> _Prompt_: Print the data exactly as written, but leave out each picture.

(Scene images with change listings)

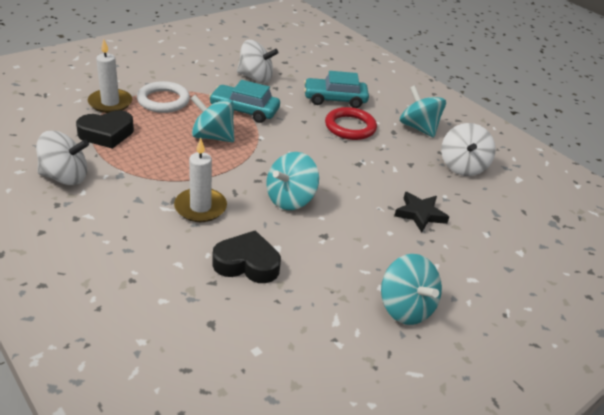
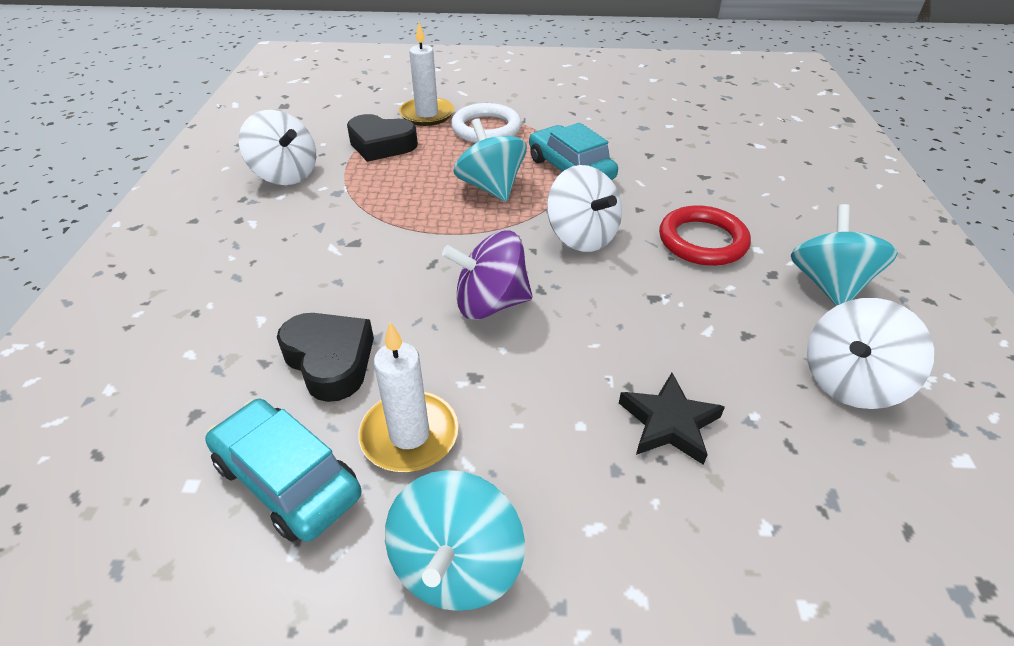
camera: 45 degrees right, 5 degrees up
(200, 207) = (369, 264): white candle -> white candle (409, 435)
(255, 78) = (635, 135): white spinning top -> white spinning top (581, 236)
(290, 199) = (490, 303): turquoise spinning top -> purple spinning top
(335, 99) = (723, 195): turquoise car -> turquoise car (287, 479)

> _Solution_:
camera: 45 degrees right, 5 degrees up
(200, 207) = (369, 264): white candle -> white candle (409, 435)
(255, 78) = (635, 135): white spinning top -> white spinning top (581, 236)
(290, 199) = (490, 303): turquoise spinning top -> purple spinning top
(335, 99) = (723, 195): turquoise car -> turquoise car (287, 479)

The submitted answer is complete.